● **Task prompt**: Output exactly the lines below, starting with the line that has "purple round brick C1" and going on through the line that has "brown plate K10:K13", both included, and no other lines.

● **Exercise inputs**:
───

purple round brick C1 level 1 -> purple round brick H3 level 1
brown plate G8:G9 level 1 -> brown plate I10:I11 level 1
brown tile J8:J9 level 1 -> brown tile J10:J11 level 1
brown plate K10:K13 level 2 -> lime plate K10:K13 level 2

───

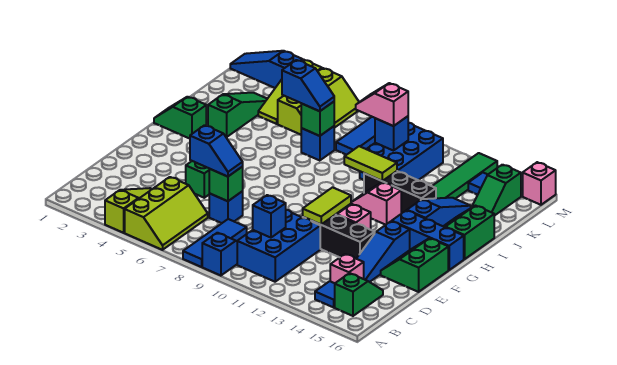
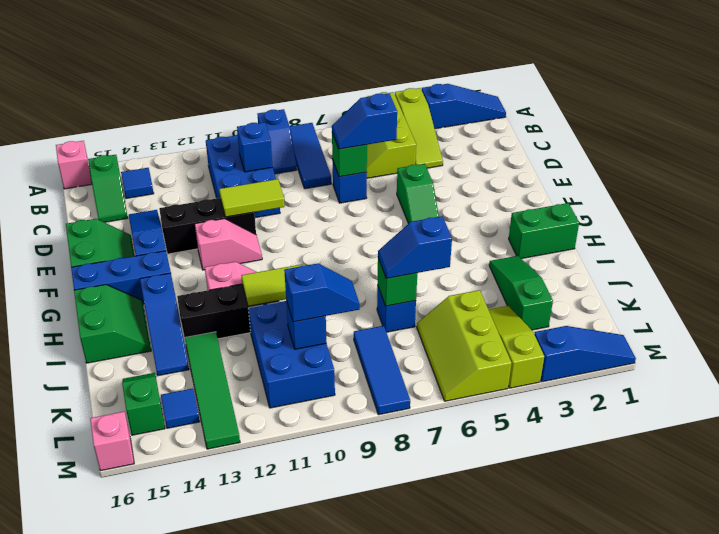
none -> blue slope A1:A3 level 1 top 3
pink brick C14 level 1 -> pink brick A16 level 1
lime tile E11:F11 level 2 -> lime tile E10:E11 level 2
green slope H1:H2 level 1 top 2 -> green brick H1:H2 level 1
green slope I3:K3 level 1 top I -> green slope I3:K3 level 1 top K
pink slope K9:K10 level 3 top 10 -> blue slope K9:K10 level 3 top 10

───

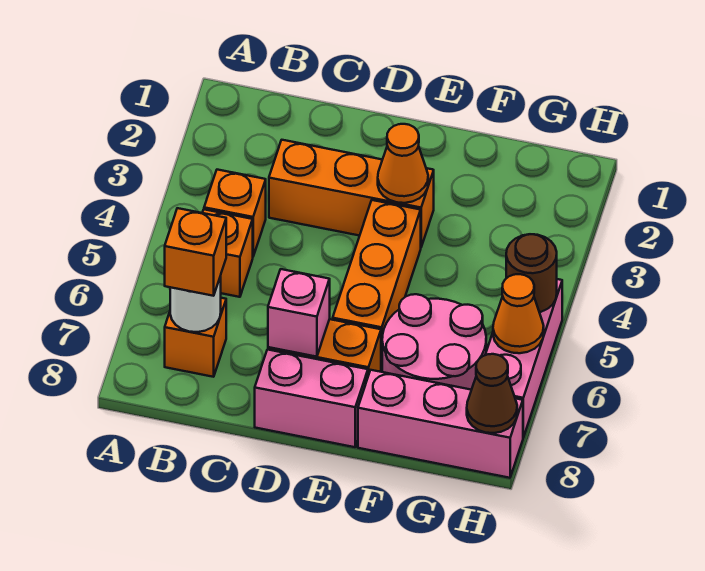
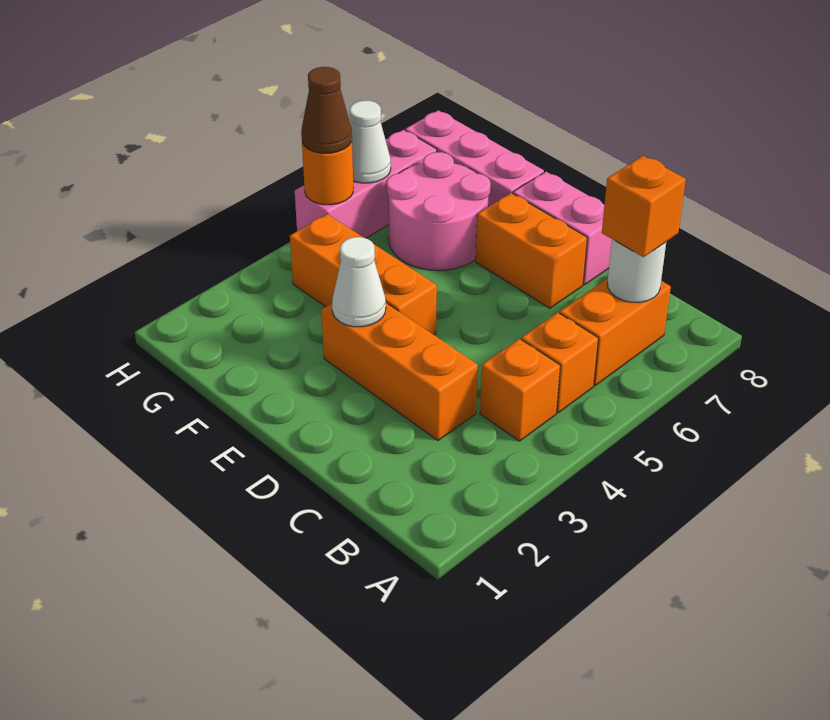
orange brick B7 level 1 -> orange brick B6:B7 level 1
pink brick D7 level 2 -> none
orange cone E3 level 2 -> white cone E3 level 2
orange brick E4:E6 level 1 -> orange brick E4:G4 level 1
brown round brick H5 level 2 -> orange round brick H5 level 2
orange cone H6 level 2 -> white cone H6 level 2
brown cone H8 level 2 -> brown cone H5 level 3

───

● **Solved problem**:
purple round brick C1 level 1 -> purple round brick H3 level 1
brown plate G8:G9 level 1 -> brown plate I10:I11 level 1
brown tile J8:J9 level 1 -> brown tile J10:J11 level 1
brown plate K10:K13 level 2 -> lime plate K10:K13 level 2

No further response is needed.